* _YOUR TASK_
Using the records that appear below, write out exactly the lines from the one with "D8: diode 1N4007" through the one with "R4: 10k (W2, W3) -> 4.7k (W2, W3)", keeping both end lines.

(Beginning of RECORDS FOR THIS TASK)

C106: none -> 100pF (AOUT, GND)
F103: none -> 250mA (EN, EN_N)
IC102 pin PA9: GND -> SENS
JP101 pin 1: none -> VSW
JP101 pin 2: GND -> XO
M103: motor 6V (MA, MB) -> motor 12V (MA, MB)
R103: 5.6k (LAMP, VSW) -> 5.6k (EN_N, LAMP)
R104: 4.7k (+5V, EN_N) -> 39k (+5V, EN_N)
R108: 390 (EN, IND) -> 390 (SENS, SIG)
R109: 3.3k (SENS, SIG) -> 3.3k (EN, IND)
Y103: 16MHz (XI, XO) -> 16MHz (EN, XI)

(End of RECORDS FOR THIS TASK)
(Beginning of RECORDS FOR THIS TASK)

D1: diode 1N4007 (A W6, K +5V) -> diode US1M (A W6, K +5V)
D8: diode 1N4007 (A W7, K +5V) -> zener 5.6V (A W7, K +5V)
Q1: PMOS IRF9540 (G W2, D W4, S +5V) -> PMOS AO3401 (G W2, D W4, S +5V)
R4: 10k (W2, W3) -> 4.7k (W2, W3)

(End of RECORDS FOR THIS TASK)
(Beginning of RECORDS FOR THIS TASK)

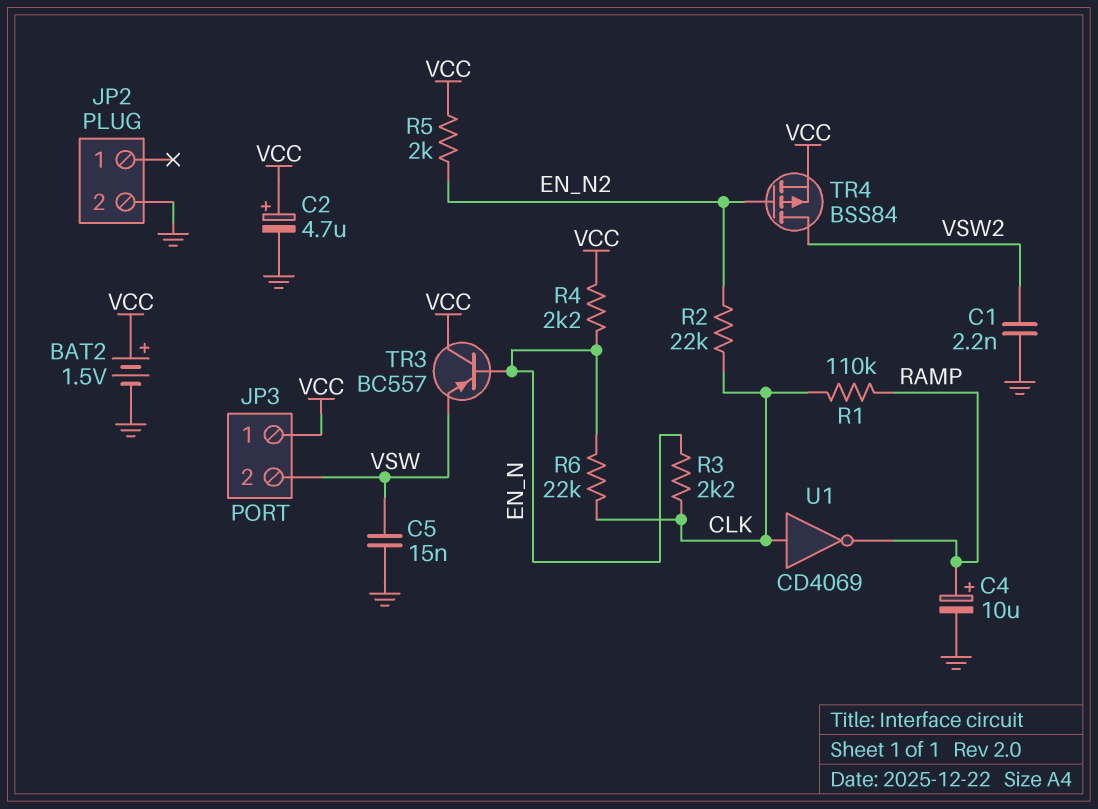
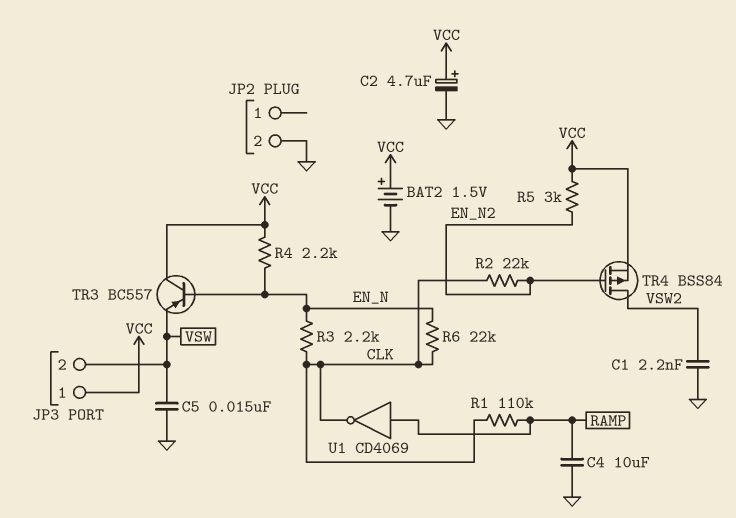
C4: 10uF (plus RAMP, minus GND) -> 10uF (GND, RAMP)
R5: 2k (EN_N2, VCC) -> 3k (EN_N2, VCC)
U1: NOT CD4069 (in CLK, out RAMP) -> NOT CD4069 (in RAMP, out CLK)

(End of RECORDS FOR THIS TASK)

* _OUTPUT BELOW_
D8: diode 1N4007 (A W7, K +5V) -> zener 5.6V (A W7, K +5V)
Q1: PMOS IRF9540 (G W2, D W4, S +5V) -> PMOS AO3401 (G W2, D W4, S +5V)
R4: 10k (W2, W3) -> 4.7k (W2, W3)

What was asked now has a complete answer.